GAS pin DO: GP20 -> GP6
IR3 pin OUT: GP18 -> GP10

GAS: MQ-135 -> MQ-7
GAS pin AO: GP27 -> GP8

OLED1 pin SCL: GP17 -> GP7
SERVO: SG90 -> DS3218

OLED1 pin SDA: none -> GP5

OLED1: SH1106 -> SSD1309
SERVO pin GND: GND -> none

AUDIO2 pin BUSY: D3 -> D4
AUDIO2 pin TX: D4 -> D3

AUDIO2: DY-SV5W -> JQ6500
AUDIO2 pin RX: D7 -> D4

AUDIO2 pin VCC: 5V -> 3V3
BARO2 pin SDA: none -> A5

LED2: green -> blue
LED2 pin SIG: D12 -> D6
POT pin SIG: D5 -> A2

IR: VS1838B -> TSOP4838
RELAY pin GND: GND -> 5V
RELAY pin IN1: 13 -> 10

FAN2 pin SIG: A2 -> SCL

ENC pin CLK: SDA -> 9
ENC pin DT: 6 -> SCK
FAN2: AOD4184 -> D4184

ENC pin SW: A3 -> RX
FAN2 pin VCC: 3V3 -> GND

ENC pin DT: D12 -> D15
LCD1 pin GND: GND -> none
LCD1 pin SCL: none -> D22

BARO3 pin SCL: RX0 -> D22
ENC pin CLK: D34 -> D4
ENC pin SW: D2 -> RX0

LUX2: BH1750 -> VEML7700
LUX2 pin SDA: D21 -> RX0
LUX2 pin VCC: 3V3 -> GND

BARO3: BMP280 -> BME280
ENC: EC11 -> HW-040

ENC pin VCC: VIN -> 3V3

---+---

### Task to complete
The answer must be a single number: how many lines above contain "SERVO".

### Answer area
2